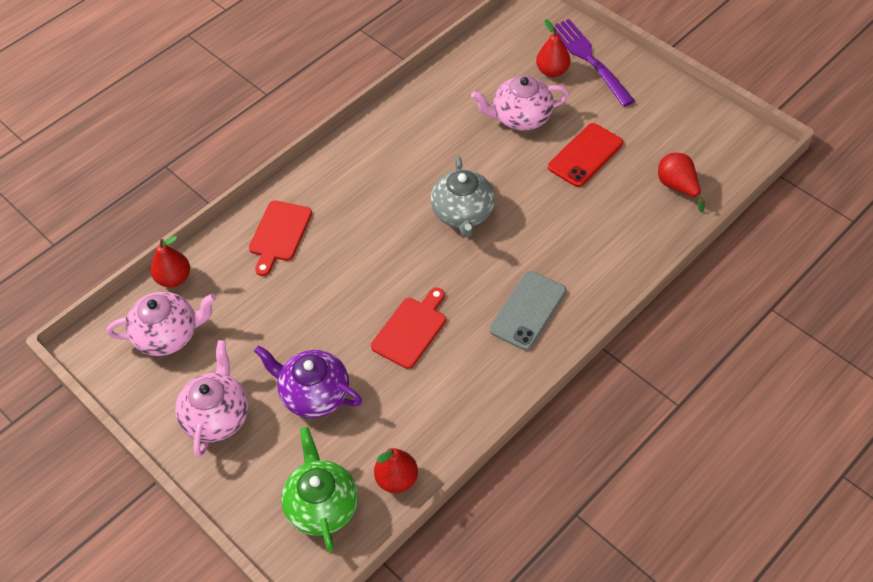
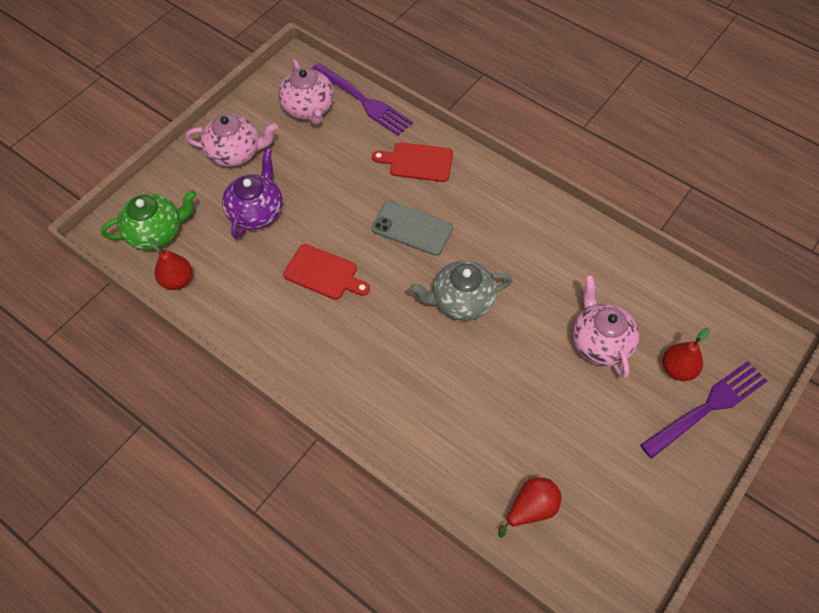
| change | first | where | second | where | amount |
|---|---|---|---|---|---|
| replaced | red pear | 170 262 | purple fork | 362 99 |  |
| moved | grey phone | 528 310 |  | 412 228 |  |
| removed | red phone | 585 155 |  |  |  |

- **Exercise directions**: Retype each line above exactly and leave out any picture.

- **Problem solution**:
| change | first | where | second | where | amount |
|---|---|---|---|---|---|
| replaced | red pear | 170 262 | purple fork | 362 99 |  |
| moved | grey phone | 528 310 |  | 412 228 |  |
| removed | red phone | 585 155 |  |  |  |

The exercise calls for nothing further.